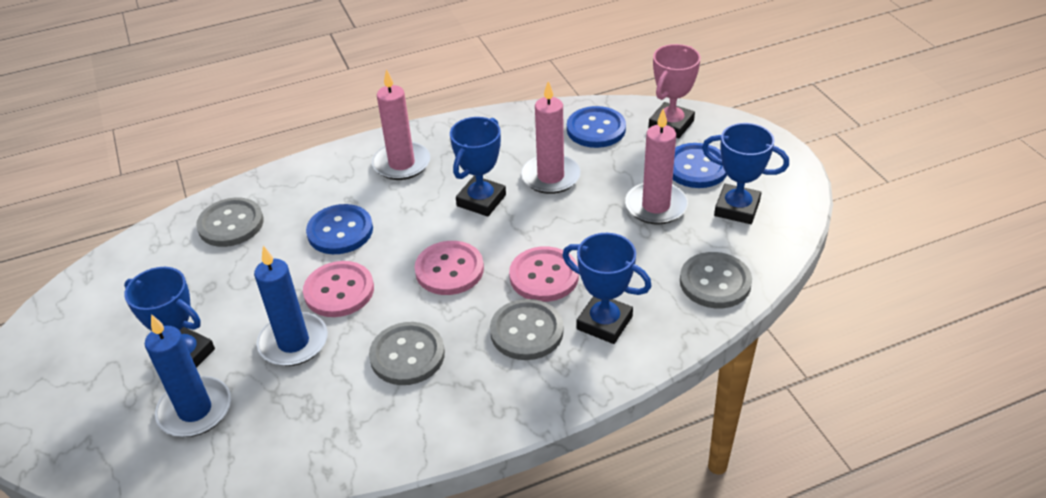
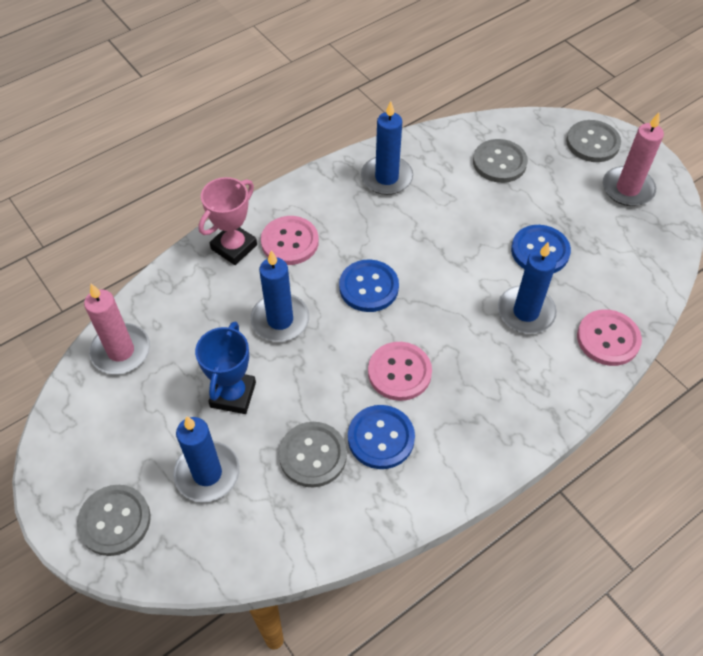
blue candle: 2 -> 4
blue trophy: 4 -> 1
pink candle: 3 -> 2

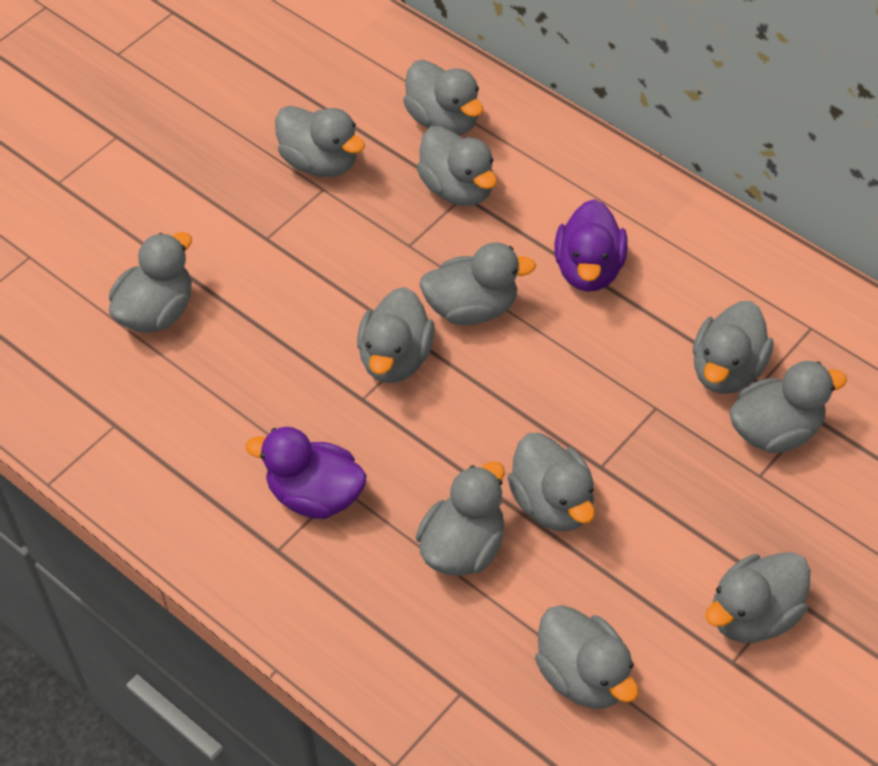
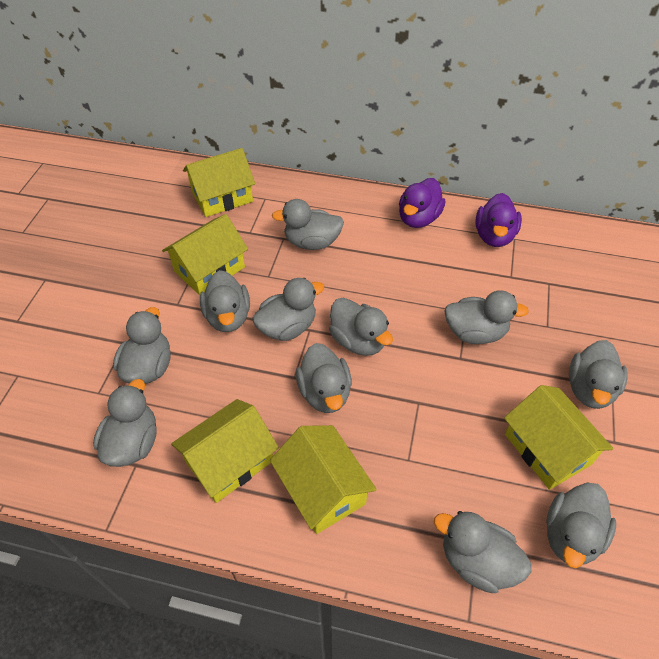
grey duck: 12 -> 11
yellow house: 0 -> 5

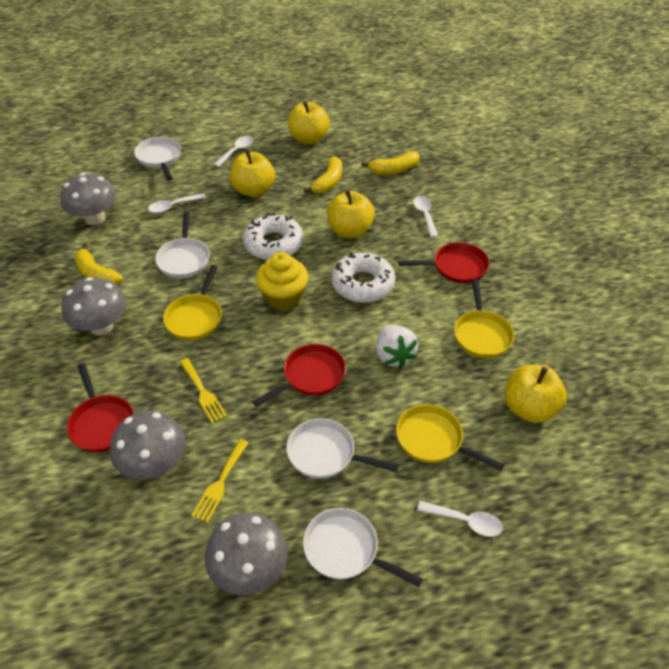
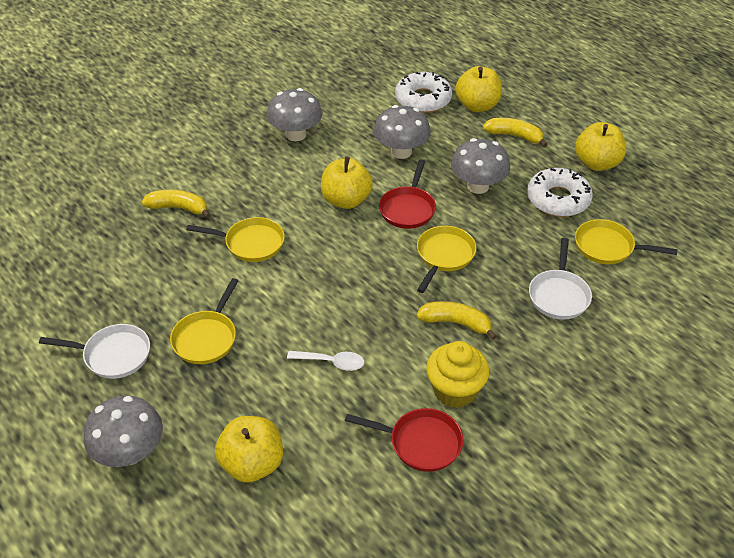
red pan: 3 -> 2
white pan: 4 -> 2
white spoon: 4 -> 1
white strawberry: 1 -> 0
yellow fork: 2 -> 0
yellow pan: 3 -> 4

**Task goal:**
A verbatim copy of the data, with all pictures omitted, is the required output.

**Answer area:**
blue candle: 2 -> 4
blue trophy: 4 -> 1
pink candle: 3 -> 2

grey duck: 12 -> 11
yellow house: 0 -> 5

red pan: 3 -> 2
white pan: 4 -> 2
white spoon: 4 -> 1
white strawberry: 1 -> 0
yellow fork: 2 -> 0
yellow pan: 3 -> 4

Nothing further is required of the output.